What to do -
Go through the records below and report each line with "star" in it.

Stored records -
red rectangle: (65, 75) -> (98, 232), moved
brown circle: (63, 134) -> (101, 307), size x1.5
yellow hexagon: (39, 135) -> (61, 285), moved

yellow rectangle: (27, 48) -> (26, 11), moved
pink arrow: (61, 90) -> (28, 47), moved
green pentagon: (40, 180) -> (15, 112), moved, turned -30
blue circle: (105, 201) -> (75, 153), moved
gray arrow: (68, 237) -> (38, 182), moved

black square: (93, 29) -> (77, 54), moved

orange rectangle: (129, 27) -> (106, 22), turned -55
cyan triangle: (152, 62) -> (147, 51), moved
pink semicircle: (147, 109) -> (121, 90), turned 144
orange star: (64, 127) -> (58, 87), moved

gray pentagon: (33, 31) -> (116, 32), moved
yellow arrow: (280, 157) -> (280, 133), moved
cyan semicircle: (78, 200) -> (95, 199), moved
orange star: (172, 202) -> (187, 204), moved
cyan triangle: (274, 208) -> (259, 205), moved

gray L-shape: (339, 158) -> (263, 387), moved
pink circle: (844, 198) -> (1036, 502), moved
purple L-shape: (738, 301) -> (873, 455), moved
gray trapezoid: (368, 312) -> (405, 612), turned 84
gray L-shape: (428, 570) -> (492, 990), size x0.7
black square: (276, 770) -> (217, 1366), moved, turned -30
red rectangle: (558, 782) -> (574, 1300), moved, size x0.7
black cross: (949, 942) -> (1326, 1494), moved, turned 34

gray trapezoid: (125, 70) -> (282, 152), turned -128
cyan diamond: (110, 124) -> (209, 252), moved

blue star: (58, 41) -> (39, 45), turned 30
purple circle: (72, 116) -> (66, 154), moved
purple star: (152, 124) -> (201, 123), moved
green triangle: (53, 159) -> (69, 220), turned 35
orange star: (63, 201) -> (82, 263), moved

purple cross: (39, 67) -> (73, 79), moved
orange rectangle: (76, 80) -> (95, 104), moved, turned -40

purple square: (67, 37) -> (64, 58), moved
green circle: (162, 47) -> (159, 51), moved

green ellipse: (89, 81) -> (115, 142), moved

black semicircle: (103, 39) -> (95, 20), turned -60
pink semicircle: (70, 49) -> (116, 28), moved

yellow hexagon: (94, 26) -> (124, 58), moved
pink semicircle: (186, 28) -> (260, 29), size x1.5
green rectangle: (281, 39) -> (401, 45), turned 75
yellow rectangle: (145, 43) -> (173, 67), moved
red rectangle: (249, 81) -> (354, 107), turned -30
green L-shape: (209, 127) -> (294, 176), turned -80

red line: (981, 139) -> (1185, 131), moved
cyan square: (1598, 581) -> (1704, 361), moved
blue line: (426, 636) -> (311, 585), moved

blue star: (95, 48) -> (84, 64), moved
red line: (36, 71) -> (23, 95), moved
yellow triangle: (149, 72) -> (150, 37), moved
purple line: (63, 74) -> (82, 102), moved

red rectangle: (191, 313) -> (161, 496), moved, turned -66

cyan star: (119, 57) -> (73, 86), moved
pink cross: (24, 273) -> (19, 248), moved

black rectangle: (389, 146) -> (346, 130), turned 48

Response to the exercise -
orange star: (64, 127) -> (58, 87), moved
orange star: (172, 202) -> (187, 204), moved
blue star: (58, 41) -> (39, 45), turned 30
purple star: (152, 124) -> (201, 123), moved
orange star: (63, 201) -> (82, 263), moved
blue star: (95, 48) -> (84, 64), moved
cyan star: (119, 57) -> (73, 86), moved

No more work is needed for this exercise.